**** Information shown ****

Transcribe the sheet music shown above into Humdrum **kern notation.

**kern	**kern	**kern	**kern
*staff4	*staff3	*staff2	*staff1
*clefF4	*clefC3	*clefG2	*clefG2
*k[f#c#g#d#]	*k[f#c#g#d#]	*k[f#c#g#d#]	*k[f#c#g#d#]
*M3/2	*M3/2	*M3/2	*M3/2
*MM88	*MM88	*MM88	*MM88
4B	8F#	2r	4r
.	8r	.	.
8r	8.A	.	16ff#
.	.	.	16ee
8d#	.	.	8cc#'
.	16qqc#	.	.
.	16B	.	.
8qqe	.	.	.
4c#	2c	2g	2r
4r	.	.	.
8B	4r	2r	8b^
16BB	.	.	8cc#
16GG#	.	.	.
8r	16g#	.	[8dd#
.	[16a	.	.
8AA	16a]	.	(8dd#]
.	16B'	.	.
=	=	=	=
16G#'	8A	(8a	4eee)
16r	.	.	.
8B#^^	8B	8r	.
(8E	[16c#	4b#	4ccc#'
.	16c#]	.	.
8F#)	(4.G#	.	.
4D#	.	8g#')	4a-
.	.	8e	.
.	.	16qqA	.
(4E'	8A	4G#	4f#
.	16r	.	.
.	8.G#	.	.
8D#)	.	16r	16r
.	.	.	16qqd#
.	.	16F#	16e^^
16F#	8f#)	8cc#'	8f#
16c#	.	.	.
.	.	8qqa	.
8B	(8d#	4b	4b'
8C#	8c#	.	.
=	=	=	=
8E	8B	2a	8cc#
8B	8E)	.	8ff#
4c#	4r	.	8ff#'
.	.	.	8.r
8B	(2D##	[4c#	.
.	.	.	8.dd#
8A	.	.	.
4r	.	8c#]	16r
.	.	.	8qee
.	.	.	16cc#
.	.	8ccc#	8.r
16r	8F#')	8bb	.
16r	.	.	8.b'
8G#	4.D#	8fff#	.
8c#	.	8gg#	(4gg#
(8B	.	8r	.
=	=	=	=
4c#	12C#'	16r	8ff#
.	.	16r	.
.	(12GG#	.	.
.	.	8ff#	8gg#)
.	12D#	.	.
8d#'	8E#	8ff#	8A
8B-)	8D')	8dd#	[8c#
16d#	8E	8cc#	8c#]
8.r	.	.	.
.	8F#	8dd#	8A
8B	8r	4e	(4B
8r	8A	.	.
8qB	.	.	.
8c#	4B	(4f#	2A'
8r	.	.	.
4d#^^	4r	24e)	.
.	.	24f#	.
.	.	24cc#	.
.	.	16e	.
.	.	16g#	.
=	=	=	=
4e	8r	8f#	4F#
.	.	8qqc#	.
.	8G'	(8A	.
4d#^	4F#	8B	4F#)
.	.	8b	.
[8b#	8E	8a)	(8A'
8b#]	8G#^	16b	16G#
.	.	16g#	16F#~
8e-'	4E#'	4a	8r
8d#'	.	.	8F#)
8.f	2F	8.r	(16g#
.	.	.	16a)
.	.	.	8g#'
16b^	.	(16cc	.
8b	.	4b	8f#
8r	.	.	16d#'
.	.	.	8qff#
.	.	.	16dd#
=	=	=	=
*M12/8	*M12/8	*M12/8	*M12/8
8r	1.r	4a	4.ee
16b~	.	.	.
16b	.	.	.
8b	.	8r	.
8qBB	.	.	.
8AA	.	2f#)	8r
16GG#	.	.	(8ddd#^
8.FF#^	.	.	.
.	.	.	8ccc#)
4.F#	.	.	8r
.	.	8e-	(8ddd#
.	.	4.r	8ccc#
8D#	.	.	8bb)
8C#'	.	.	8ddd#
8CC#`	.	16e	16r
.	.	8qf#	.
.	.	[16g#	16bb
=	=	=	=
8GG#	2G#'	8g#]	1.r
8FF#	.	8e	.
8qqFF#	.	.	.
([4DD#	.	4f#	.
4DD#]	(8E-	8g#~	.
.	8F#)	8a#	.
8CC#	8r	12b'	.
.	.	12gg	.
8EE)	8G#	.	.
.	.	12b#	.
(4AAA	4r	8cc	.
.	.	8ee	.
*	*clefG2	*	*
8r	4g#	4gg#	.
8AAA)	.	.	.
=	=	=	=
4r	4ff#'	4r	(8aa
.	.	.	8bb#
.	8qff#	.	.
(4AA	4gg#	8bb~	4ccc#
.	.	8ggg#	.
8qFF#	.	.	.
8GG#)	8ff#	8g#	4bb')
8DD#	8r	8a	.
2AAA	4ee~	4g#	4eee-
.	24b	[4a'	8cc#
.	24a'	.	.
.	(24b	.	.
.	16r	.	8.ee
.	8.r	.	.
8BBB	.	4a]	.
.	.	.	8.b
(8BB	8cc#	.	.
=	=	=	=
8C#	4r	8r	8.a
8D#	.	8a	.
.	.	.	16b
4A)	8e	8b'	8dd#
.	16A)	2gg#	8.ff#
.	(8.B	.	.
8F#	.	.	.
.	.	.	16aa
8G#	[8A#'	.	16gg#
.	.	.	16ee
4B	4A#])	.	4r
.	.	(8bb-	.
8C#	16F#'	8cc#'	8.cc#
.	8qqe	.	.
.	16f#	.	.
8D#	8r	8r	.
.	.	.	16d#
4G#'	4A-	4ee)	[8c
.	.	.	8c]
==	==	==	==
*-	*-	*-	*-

****

Identify every line in the rows above that contains the string "kern", and copy each of those lines. Matching is case-sensitive.

> _Exercise output_
Transcribe the sheet music shown above into Humdrum **kern notation.
**kern	**kern	**kern	**kern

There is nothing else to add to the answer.